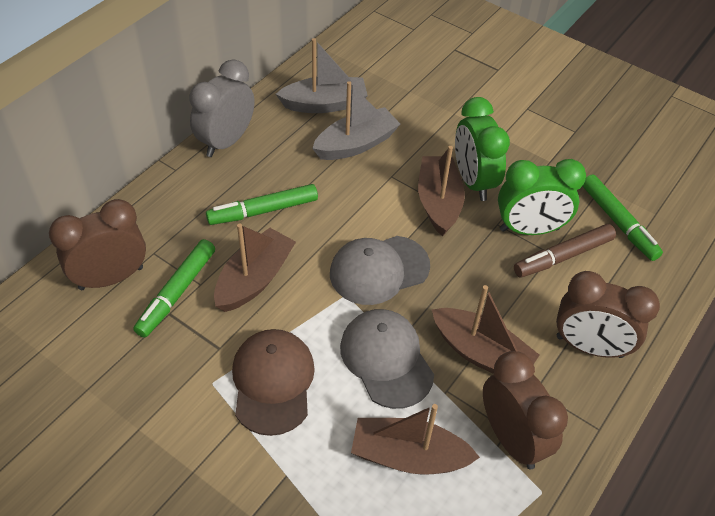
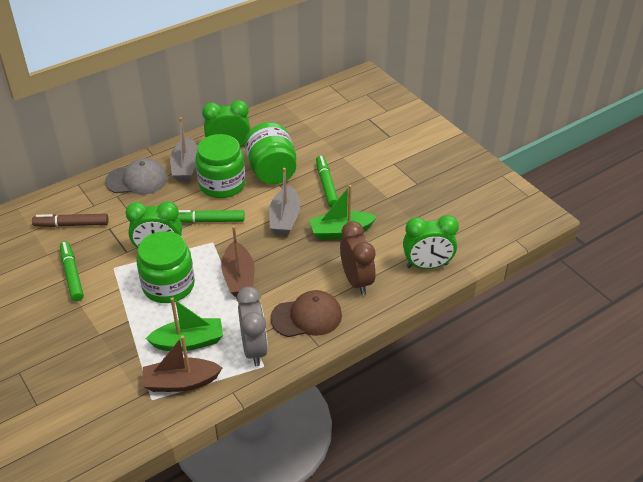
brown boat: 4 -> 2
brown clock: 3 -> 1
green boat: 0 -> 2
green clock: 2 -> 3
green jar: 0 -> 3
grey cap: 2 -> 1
==
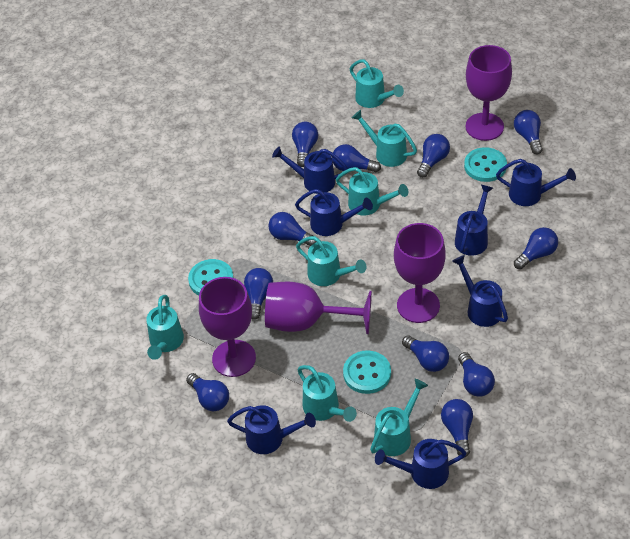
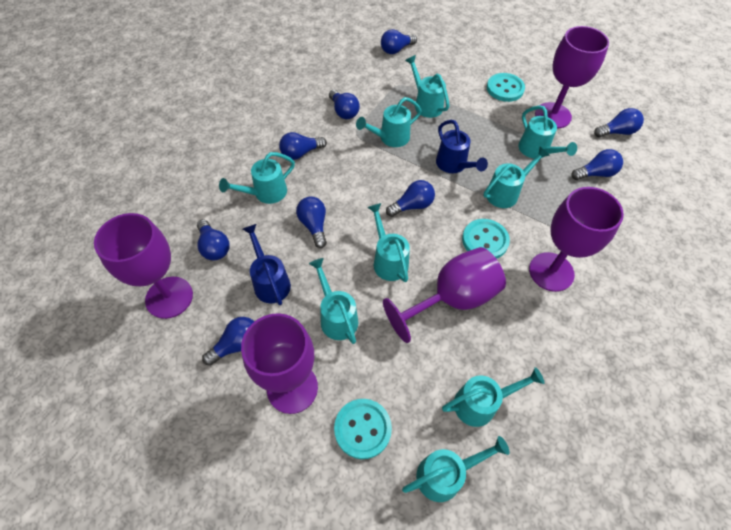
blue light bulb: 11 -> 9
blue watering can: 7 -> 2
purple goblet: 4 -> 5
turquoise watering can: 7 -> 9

▸ The task:
What lines of the listing contain the word "watering"? Copy them all.

▸ Output for this exercise:
blue watering can: 7 -> 2
turquoise watering can: 7 -> 9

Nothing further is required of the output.